=== Task to carry out ===
Please gather every line of the records that contains the word "tuplet" and copy each one.

=== Extracted information ===
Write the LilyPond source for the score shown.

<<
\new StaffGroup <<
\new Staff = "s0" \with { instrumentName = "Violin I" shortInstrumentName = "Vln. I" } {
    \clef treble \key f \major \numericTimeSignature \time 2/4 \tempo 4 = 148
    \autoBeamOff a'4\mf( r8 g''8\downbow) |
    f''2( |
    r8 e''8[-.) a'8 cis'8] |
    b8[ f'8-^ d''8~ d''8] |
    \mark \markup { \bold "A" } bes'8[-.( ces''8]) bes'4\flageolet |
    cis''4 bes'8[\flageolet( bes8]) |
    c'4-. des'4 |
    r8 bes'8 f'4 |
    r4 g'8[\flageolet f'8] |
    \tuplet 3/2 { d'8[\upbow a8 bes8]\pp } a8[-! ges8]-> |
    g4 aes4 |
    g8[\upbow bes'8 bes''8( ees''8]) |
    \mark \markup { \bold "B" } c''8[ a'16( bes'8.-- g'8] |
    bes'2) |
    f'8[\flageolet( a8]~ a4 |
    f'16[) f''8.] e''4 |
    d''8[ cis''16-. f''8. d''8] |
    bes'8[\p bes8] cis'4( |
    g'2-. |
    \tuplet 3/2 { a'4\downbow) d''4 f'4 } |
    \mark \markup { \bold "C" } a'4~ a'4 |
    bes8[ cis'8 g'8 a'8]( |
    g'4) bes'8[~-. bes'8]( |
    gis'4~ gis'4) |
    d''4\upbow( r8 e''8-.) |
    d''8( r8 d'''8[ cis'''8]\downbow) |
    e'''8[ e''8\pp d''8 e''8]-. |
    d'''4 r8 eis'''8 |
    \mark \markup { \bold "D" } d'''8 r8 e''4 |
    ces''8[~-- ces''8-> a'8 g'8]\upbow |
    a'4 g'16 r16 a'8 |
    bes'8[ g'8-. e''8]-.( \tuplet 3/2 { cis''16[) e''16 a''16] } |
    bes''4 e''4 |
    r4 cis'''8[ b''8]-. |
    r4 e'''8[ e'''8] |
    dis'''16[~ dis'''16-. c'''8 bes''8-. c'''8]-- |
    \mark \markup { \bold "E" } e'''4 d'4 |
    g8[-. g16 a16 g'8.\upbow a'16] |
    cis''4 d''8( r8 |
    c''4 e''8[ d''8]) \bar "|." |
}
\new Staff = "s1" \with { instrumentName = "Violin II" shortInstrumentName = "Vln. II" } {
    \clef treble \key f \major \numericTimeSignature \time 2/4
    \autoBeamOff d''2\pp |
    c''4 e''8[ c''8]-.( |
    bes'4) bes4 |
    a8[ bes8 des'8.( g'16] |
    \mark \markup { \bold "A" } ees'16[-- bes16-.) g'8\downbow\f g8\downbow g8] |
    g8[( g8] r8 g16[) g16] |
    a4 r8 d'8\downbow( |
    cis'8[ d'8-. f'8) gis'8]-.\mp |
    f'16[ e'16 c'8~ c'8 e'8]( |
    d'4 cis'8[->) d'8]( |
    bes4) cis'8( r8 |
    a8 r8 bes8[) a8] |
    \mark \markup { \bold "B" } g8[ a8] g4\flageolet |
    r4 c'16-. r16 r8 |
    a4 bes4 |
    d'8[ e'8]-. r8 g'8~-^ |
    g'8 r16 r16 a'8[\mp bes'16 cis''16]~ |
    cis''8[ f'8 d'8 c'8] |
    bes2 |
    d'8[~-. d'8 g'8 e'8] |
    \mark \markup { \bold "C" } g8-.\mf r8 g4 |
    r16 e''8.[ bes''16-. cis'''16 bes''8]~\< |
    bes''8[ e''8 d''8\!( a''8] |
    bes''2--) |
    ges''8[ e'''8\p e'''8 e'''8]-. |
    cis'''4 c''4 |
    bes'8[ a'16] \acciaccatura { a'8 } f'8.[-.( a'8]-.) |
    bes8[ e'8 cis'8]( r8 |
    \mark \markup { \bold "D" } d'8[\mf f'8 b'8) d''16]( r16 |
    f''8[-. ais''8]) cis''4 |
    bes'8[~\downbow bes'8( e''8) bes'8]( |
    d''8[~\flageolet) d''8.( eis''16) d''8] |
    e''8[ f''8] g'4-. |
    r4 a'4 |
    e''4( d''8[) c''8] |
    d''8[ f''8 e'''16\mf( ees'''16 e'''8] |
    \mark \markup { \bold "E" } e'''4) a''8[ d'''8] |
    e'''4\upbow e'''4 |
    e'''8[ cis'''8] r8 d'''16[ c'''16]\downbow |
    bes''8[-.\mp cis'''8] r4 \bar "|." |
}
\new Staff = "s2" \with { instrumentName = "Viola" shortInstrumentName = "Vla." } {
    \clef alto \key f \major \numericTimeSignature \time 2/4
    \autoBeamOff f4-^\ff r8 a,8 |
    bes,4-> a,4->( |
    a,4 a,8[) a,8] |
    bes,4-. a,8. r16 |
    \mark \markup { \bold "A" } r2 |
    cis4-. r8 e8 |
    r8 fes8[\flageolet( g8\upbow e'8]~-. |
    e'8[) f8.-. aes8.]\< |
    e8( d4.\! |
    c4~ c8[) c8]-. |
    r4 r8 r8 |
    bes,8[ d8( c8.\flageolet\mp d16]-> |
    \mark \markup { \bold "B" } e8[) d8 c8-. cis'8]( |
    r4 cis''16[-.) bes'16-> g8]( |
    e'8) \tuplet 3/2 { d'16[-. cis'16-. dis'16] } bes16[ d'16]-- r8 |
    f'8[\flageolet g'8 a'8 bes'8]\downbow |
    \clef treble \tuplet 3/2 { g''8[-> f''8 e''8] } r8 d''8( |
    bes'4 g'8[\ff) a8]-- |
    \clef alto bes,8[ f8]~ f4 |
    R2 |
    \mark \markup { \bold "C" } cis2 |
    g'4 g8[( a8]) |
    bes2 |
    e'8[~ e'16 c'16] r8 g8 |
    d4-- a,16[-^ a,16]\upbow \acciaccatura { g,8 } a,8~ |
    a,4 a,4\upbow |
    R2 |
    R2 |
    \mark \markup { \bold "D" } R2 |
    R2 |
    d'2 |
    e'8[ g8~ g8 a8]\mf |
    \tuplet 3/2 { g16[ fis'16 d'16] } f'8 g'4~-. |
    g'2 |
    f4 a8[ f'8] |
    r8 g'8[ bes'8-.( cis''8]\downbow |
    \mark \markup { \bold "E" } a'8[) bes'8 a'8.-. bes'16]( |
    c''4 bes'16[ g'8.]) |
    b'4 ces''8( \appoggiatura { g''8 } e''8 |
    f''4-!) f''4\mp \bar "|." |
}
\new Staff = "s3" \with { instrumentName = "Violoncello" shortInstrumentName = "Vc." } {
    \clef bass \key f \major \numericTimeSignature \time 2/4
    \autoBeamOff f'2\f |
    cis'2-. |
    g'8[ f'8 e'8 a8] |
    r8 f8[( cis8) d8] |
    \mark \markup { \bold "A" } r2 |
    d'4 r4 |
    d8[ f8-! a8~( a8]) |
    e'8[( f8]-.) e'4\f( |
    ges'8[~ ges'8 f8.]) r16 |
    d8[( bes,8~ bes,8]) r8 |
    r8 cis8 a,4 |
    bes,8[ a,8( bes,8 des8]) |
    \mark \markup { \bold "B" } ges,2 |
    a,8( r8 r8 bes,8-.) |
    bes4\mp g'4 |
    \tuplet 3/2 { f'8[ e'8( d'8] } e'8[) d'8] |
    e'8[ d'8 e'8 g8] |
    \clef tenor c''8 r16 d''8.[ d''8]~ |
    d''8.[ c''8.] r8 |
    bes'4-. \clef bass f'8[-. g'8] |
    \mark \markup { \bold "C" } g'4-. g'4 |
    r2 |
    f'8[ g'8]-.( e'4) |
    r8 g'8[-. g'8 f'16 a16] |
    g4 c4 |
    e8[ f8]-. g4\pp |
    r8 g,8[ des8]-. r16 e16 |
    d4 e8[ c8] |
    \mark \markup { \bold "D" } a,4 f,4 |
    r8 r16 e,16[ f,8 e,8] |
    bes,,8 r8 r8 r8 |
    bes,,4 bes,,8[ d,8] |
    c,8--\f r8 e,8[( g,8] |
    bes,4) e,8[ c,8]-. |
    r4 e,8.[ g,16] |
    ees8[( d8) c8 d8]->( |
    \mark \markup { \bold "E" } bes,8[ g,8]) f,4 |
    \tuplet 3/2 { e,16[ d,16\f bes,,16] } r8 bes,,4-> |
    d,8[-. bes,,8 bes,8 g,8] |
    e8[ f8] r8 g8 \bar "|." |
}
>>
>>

=== Reply ===
    \tuplet 3/2 { d'8[\upbow a8 bes8]\pp } a8[-! ges8]-> |
    \tuplet 3/2 { a'4\downbow) d''4 f'4 } |
    bes'8[ g'8-. e''8]-.( \tuplet 3/2 { cis''16[) e''16 a''16] } |
    e'8) \tuplet 3/2 { d'16[-. cis'16-. dis'16] } bes16[ d'16]-- r8 |
    \clef treble \tuplet 3/2 { g''8[-> f''8 e''8] } r8 d''8( |
    \tuplet 3/2 { g16[ fis'16 d'16] } f'8 g'4~-. |
    \tuplet 3/2 { f'8[ e'8( d'8] } e'8[) d'8] |
    \tuplet 3/2 { e,16[ d,16\f bes,,16] } r8 bes,,4-> |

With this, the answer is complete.